#### [Problem requirements]
Below are records to write out exactly; drop the pictures when you do.

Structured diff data
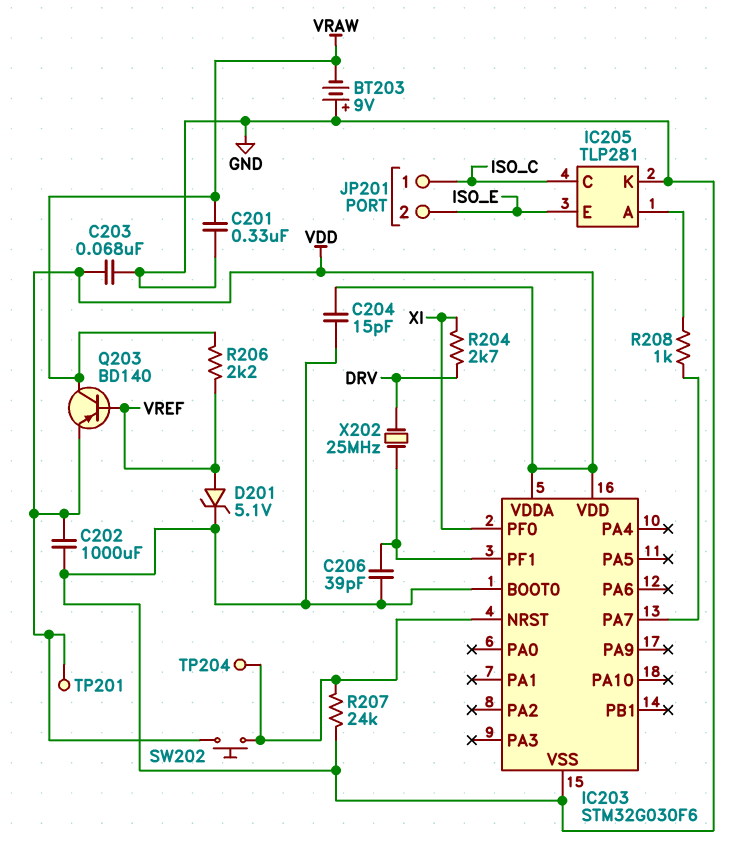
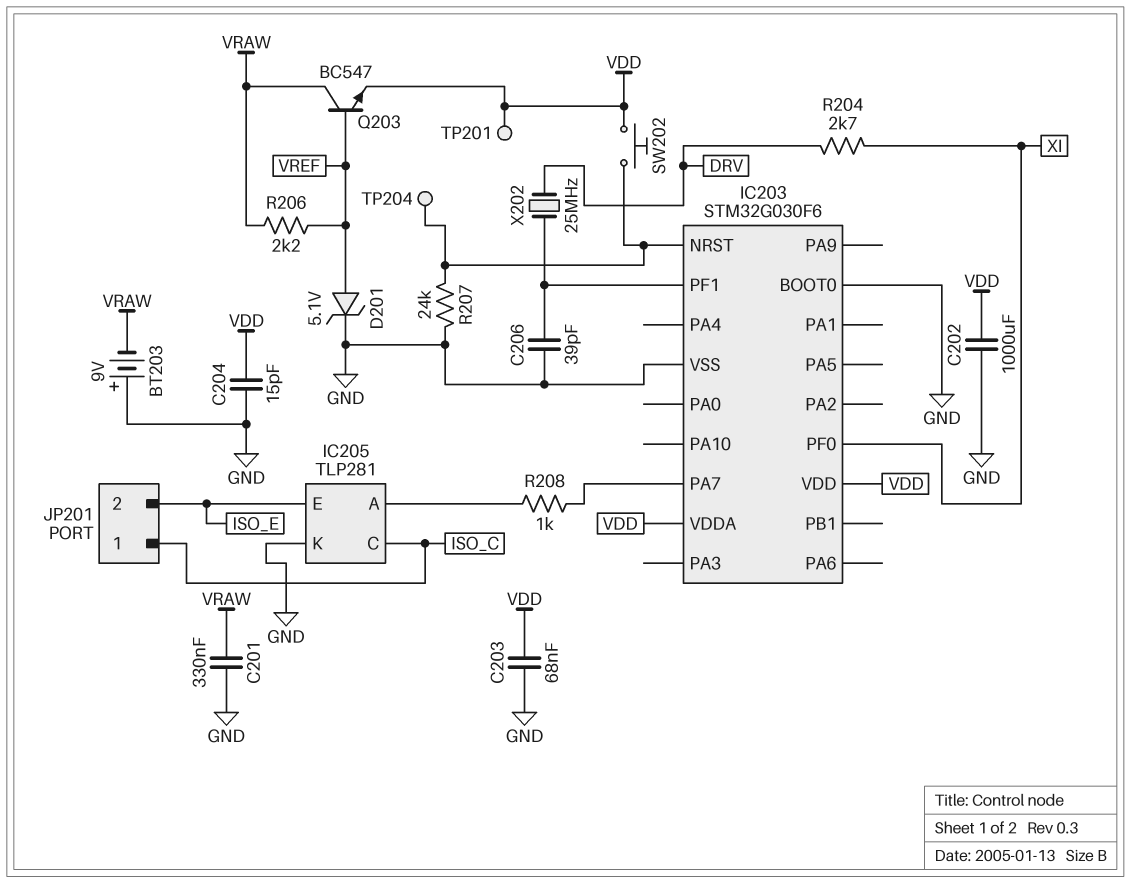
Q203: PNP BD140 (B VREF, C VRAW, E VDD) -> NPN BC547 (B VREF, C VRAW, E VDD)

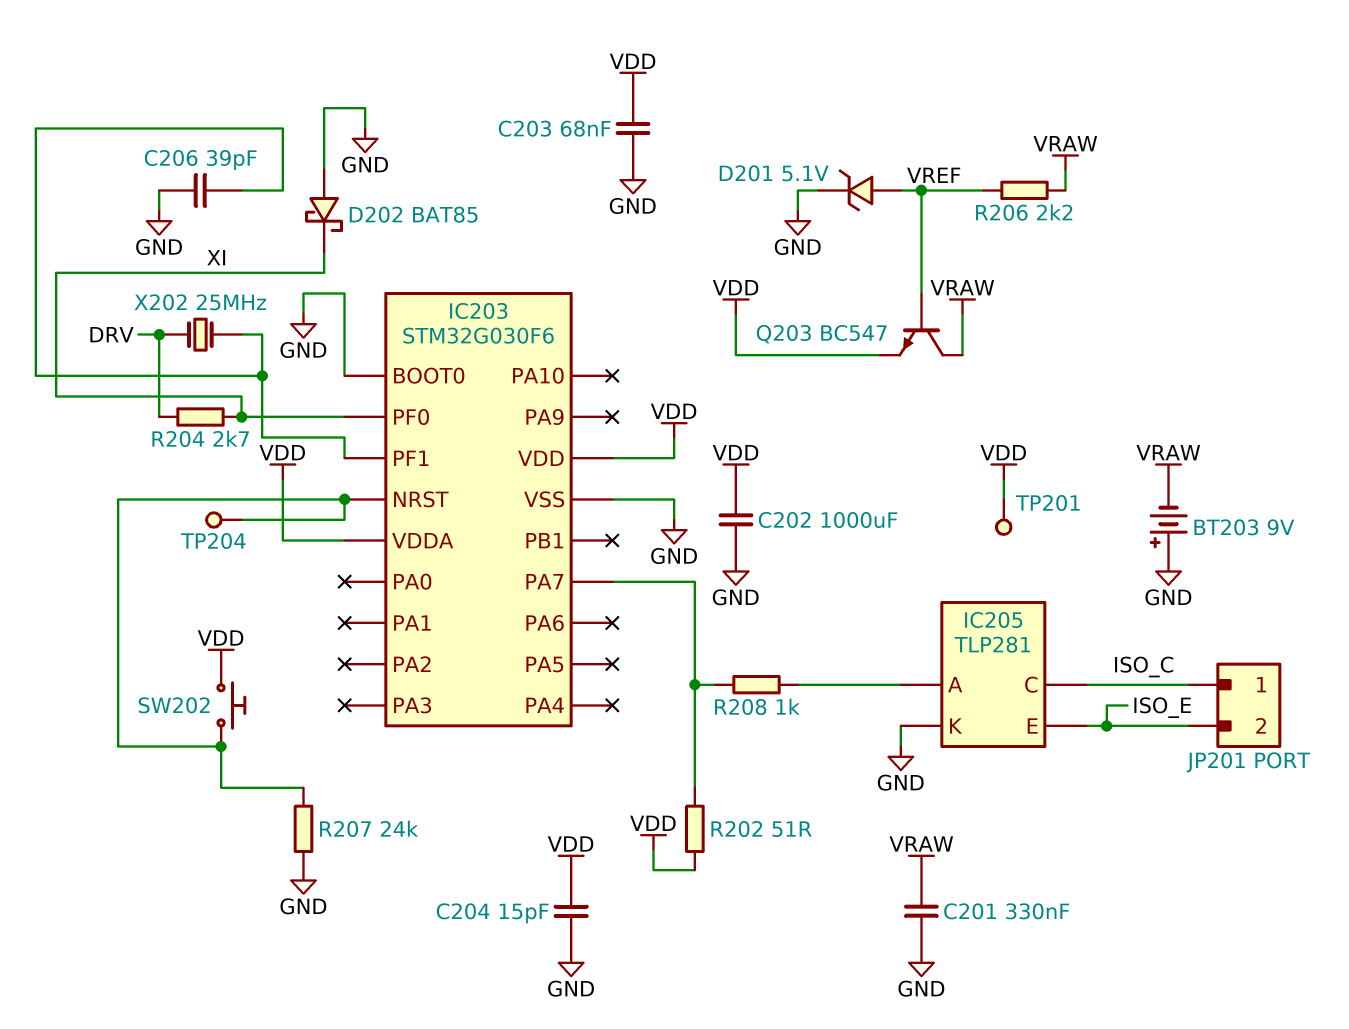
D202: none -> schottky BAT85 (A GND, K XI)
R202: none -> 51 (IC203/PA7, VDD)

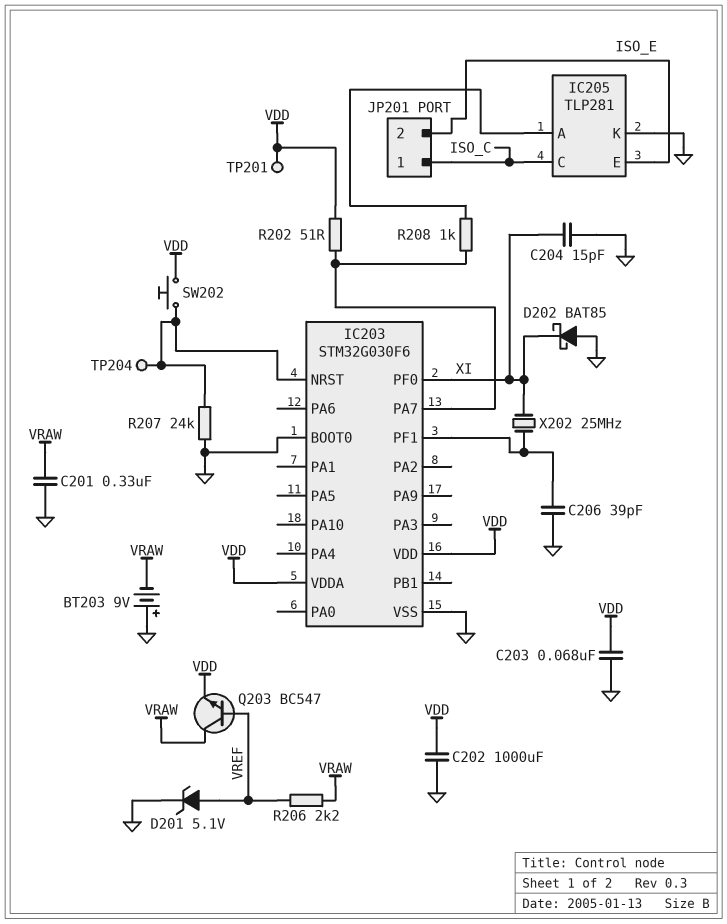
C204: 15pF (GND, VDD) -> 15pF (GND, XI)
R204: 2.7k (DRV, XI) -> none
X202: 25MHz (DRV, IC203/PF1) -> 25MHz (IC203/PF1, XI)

#### [Task response]
Q203: PNP BD140 (B VREF, C VRAW, E VDD) -> NPN BC547 (B VREF, C VRAW, E VDD)

D202: none -> schottky BAT85 (A GND, K XI)
R202: none -> 51 (IC203/PA7, VDD)

C204: 15pF (GND, VDD) -> 15pF (GND, XI)
R204: 2.7k (DRV, XI) -> none
X202: 25MHz (DRV, IC203/PF1) -> 25MHz (IC203/PF1, XI)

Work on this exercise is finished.